- YOUR ASSIGNMENT -
Reproduce each line from the records that holds "rectangle".

- MATERIAL SUPPLIED -

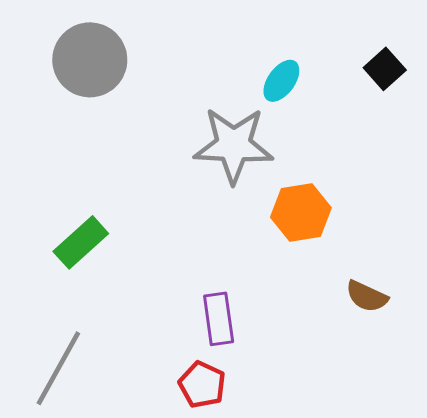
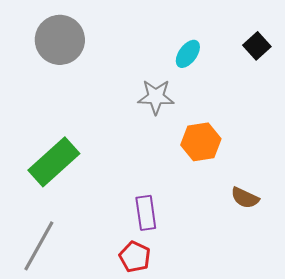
gray star: (233, 145) -> (156, 97), size x0.7
green rectangle: (81, 242) -> (54, 162), size x1.4

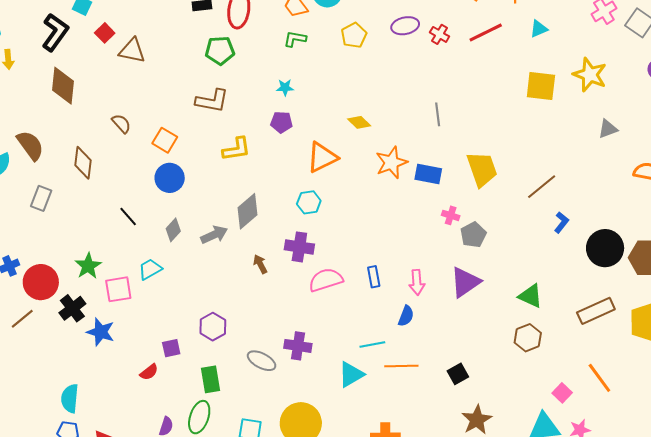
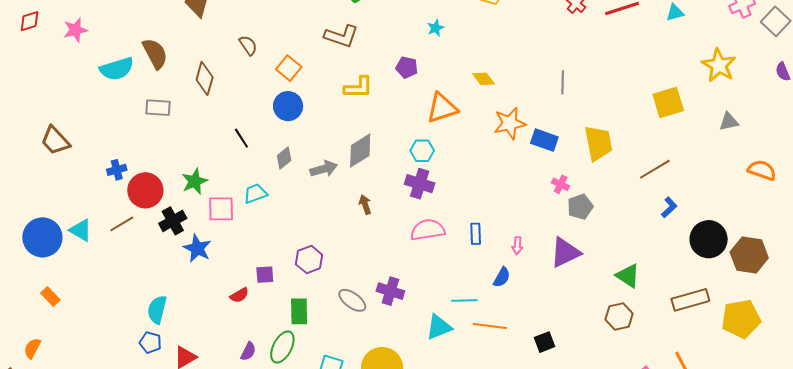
yellow square: (541, 86) -> (668, 102), moved, turned -32
cyan star: (285, 87) -> (436, 28), moved, turned -30
gray rectangle: (41, 198) -> (158, 108), turned 65
purple cross: (299, 247) -> (420, 184), moved
pink arrow: (417, 282) -> (517, 246), size x0.7

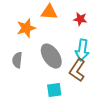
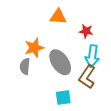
red star: (80, 19) -> (86, 31), moved
orange star: (26, 28) -> (34, 48), moved

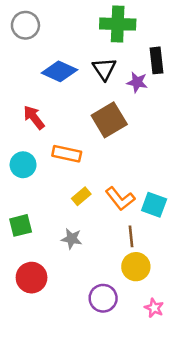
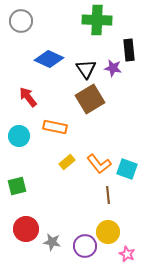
black triangle: (104, 69) -> (86, 69), moved
gray star: (72, 239) -> (52, 242), moved
yellow circle: (136, 267) -> (108, 232), moved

- RESULT BELOW -
green rectangle: (81, 242) -> (54, 162), size x1.4
gray rectangle: (41, 198) -> (158, 108), turned 65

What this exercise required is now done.